> [Task prompt]: Return the run of lines below that opens with the line containing "grey ruler: 2 -> 0" and closes with the line containing "yellow calculator: 6 -> 5", keeping each one exact.
[[ The data, beginning ]]
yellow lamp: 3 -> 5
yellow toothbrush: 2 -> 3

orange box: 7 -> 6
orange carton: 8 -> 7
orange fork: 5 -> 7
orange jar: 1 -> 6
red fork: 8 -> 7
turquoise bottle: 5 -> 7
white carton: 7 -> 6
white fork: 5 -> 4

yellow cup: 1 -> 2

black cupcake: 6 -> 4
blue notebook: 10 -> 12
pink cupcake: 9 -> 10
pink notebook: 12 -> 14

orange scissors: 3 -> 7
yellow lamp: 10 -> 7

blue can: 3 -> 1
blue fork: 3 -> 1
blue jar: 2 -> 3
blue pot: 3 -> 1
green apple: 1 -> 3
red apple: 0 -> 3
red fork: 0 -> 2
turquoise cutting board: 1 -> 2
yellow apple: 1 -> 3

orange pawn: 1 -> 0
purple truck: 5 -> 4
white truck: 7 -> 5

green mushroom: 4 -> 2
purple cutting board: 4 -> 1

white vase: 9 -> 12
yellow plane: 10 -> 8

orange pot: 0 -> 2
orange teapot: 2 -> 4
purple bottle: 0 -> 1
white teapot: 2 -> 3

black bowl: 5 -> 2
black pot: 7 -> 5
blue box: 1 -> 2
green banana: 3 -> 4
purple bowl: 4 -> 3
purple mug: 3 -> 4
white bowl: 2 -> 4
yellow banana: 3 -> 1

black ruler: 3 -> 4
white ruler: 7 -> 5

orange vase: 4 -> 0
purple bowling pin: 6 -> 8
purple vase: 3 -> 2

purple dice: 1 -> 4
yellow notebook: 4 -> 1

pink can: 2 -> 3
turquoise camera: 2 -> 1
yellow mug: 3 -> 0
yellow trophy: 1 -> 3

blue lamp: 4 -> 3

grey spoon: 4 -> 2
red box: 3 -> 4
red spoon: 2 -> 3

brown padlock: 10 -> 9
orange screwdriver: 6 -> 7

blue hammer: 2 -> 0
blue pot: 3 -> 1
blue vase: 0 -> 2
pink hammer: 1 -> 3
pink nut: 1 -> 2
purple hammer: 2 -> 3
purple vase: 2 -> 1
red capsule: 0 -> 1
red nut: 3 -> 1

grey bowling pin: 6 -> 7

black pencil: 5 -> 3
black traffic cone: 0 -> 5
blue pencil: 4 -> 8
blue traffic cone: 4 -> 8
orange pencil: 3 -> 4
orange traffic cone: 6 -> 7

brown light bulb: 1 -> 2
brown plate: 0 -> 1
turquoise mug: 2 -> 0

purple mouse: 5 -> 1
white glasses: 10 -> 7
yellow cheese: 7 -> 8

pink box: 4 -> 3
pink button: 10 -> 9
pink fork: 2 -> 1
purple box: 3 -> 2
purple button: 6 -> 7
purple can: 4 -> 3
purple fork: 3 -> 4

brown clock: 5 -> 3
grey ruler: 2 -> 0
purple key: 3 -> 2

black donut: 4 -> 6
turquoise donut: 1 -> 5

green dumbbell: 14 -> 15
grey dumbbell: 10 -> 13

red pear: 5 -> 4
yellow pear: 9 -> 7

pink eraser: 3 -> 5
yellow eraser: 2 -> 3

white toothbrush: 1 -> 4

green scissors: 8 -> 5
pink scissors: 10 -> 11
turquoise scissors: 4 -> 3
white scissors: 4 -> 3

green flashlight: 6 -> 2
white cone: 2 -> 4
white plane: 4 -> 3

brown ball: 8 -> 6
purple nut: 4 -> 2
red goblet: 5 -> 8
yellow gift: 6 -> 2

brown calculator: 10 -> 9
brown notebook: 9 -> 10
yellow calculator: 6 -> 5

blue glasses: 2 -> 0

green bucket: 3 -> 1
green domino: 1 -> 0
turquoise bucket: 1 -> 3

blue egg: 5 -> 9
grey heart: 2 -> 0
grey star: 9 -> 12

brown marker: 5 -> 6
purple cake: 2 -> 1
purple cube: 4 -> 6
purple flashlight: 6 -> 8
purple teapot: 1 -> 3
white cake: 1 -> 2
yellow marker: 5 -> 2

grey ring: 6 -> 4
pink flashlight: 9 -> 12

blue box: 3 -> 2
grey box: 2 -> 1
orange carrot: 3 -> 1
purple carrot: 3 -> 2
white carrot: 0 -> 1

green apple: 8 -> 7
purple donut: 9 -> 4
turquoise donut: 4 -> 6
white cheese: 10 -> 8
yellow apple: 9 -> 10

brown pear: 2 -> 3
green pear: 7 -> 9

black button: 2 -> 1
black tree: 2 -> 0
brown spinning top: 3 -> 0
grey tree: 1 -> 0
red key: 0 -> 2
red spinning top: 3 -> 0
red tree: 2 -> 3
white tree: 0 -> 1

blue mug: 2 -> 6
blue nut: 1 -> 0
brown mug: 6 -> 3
[[ The data, end ]]
> [Response]:
grey ruler: 2 -> 0
purple key: 3 -> 2

black donut: 4 -> 6
turquoise donut: 1 -> 5

green dumbbell: 14 -> 15
grey dumbbell: 10 -> 13

red pear: 5 -> 4
yellow pear: 9 -> 7

pink eraser: 3 -> 5
yellow eraser: 2 -> 3

white toothbrush: 1 -> 4

green scissors: 8 -> 5
pink scissors: 10 -> 11
turquoise scissors: 4 -> 3
white scissors: 4 -> 3

green flashlight: 6 -> 2
white cone: 2 -> 4
white plane: 4 -> 3

brown ball: 8 -> 6
purple nut: 4 -> 2
red goblet: 5 -> 8
yellow gift: 6 -> 2

brown calculator: 10 -> 9
brown notebook: 9 -> 10
yellow calculator: 6 -> 5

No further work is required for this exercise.